- _Modification records_:

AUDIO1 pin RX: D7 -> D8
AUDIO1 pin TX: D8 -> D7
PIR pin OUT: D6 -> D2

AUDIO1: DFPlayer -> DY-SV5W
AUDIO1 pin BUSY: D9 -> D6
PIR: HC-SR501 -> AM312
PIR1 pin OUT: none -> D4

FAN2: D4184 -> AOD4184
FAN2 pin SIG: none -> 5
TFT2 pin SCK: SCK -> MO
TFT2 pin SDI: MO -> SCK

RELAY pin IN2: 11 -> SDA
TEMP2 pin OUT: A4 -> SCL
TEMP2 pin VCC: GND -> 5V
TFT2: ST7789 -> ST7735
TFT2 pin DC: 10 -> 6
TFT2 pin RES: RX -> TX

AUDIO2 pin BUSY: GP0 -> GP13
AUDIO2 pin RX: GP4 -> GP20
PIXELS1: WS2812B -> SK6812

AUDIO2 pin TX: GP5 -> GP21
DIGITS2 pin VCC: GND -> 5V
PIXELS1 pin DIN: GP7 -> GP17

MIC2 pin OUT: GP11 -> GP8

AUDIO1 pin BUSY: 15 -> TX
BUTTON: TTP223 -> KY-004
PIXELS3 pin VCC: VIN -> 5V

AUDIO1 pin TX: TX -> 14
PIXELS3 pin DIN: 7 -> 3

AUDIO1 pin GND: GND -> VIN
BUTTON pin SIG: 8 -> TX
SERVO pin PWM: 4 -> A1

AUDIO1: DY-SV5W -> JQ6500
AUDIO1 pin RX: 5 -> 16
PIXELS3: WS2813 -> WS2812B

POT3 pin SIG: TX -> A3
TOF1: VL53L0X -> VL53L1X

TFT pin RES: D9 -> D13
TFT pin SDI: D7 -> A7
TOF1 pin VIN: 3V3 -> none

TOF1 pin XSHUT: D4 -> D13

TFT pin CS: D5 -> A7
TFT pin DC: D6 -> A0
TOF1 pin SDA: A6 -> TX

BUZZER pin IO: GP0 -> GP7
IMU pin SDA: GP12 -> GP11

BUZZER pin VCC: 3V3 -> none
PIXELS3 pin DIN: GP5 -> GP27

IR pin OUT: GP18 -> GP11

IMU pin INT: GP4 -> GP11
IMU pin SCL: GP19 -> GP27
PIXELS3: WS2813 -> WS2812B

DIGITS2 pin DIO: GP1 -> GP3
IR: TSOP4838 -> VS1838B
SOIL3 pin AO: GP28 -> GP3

- _WHAT IS REQUIRED_: Output only the lines from the one that contains "TOF1: VL53L0X -> VL53L1X" through the final line of the records, exactly as given.

- _TASK ANSWER_:
TOF1: VL53L0X -> VL53L1X

TFT pin RES: D9 -> D13
TFT pin SDI: D7 -> A7
TOF1 pin VIN: 3V3 -> none

TOF1 pin XSHUT: D4 -> D13

TFT pin CS: D5 -> A7
TFT pin DC: D6 -> A0
TOF1 pin SDA: A6 -> TX

BUZZER pin IO: GP0 -> GP7
IMU pin SDA: GP12 -> GP11

BUZZER pin VCC: 3V3 -> none
PIXELS3 pin DIN: GP5 -> GP27

IR pin OUT: GP18 -> GP11

IMU pin INT: GP4 -> GP11
IMU pin SCL: GP19 -> GP27
PIXELS3: WS2813 -> WS2812B

DIGITS2 pin DIO: GP1 -> GP3
IR: TSOP4838 -> VS1838B
SOIL3 pin AO: GP28 -> GP3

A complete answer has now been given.